### WORK REQUIRED
Copy the listing below word for word, leaving out the pictures.

### INFORMATION PROVIDED

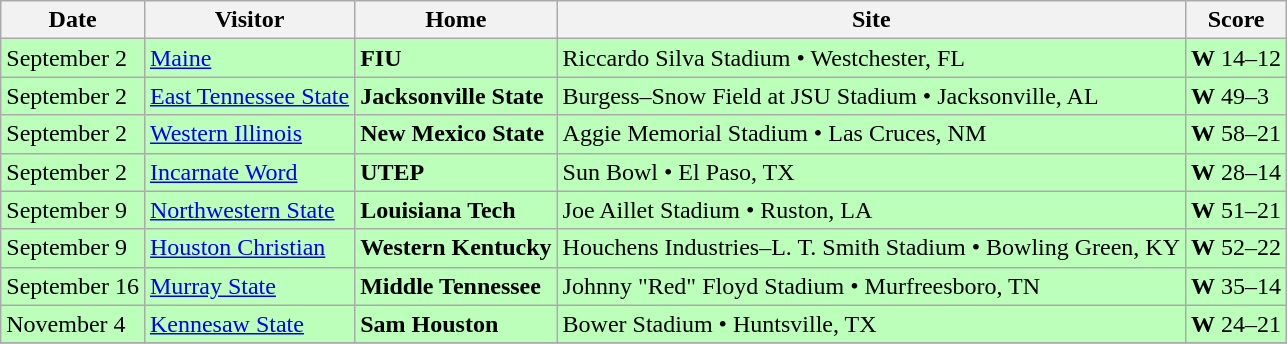
September 16 (73, 286)
Johnny "Red" Floyd Stadium • Murfreesboro, TN (872, 286)
Louisiana Tech (456, 210)
W 14–12 (1236, 58)
Site (872, 20)
Home (456, 20)
Jacksonville State (456, 96)
New Mexico State (456, 134)
Score (1236, 20)
Northwestern State (249, 210)
Houston Christian (249, 248)
W 58–21 (1236, 134)
FIU (456, 58)
Sun Bowl • El Paso, TX (872, 172)
Maine (249, 58)
UTEP (456, 172)
East Tennessee State (249, 96)
W 52–22 (1236, 248)
W 49–3 (1236, 96)
Bower Stadium • Huntsville, TX (872, 324)
Murray State (249, 286)
Incarnate Word (249, 172)
Western Kentucky (456, 248)
Visitor (249, 20)
Riccardo Silva Stadium • Westchester, FL (872, 58)
Middle Tennessee (456, 286)
Western Illinois (249, 134)
Sam Houston (456, 324)
W 51–21 (1236, 210)
Kennesaw State (249, 324)
W 28–14 (1236, 172)
Houchens Industries–L. T. Smith Stadium • Bowling Green, KY (872, 248)
Burgess–Snow Field at JSU Stadium • Jacksonville, AL (872, 96)
Joe Aillet Stadium • Ruston, LA (872, 210)
W 24–21 (1236, 324)
W 35–14 (1236, 286)
November 4 (73, 324)
Aggie Memorial Stadium • Las Cruces, NM (872, 134)
Date (73, 20)
Locate the cell with the specified text and output its [x, y] center coordinate. 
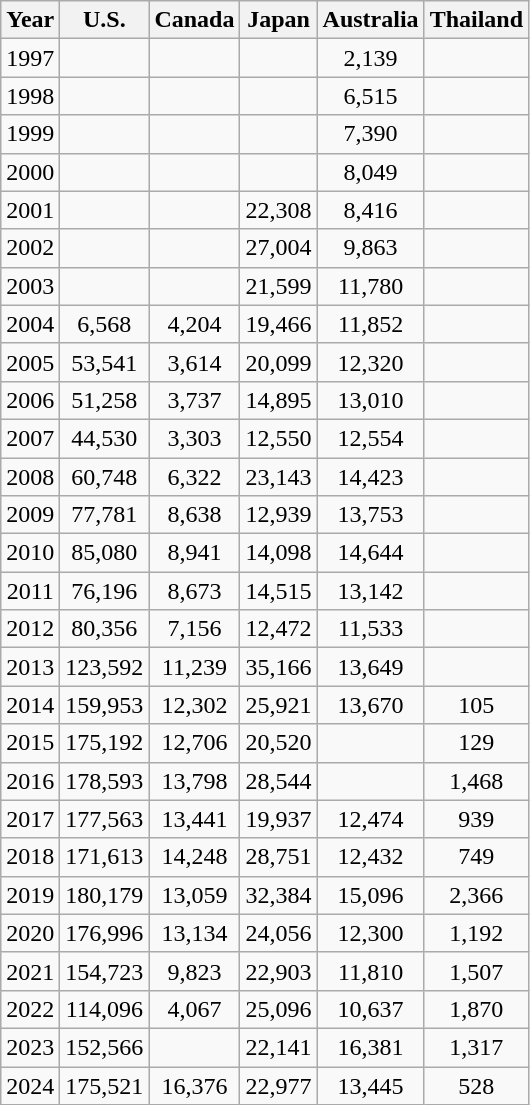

### RESULT
September 16 (73, 286)
Johnny "Red" Floyd Stadium • Murfreesboro, TN (872, 286)
Louisiana Tech (456, 210)
W 14–12 (1236, 58)
Site (872, 20)
Home (456, 20)
Jacksonville State (456, 96)
New Mexico State (456, 134)
Score (1236, 20)
Northwestern State (249, 210)
Houston Christian (249, 248)
W 58–21 (1236, 134)
FIU (456, 58)
Sun Bowl • El Paso, TX (872, 172)
Maine (249, 58)
UTEP (456, 172)
East Tennessee State (249, 96)
W 52–22 (1236, 248)
W 49–3 (1236, 96)
Bower Stadium • Huntsville, TX (872, 324)
Murray State (249, 286)
Incarnate Word (249, 172)
Western Kentucky (456, 248)
Visitor (249, 20)
Riccardo Silva Stadium • Westchester, FL (872, 58)
Middle Tennessee (456, 286)
Western Illinois (249, 134)
Sam Houston (456, 324)
W 51–21 (1236, 210)
Kennesaw State (249, 324)
W 28–14 (1236, 172)
Houchens Industries–L. T. Smith Stadium • Bowling Green, KY (872, 248)
Burgess–Snow Field at JSU Stadium • Jacksonville, AL (872, 96)
Joe Aillet Stadium • Ruston, LA (872, 210)
W 24–21 (1236, 324)
W 35–14 (1236, 286)
November 4 (73, 324)
Aggie Memorial Stadium • Las Cruces, NM (872, 134)
Date (73, 20)
Locate the cell with the specified text and output its [x, y] center coordinate. 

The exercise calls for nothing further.